* _PROVIDED MATERIAL_
__________
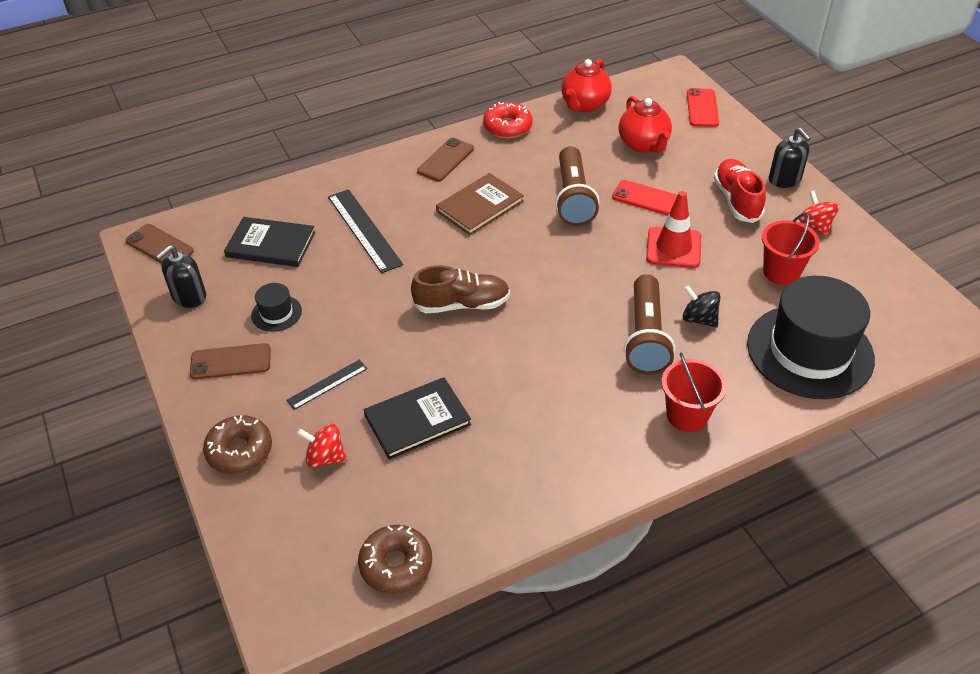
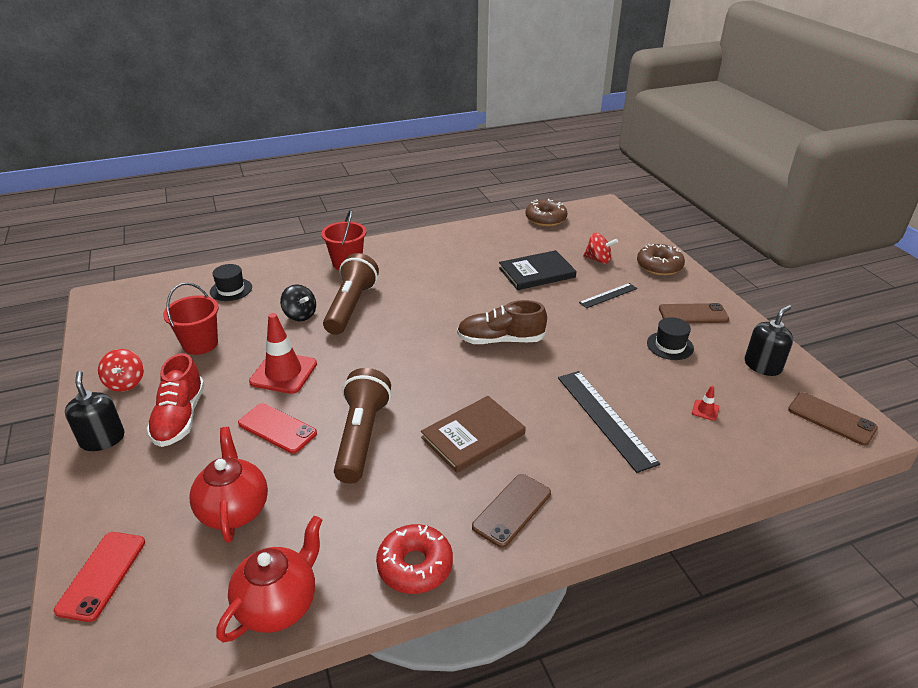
camera: 175 degrees left, 10 degrees down
(271, 244) = (705, 410): black book -> red traffic cone
(810, 351) = (231, 289): black hat -> black hat, size x0.42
__________
* _EXERCISE GOAL_
When the word "black" appears in a line of the listing, copy that line.

* _OUTPUT_
(271, 244) = (705, 410): black book -> red traffic cone
(810, 351) = (231, 289): black hat -> black hat, size x0.42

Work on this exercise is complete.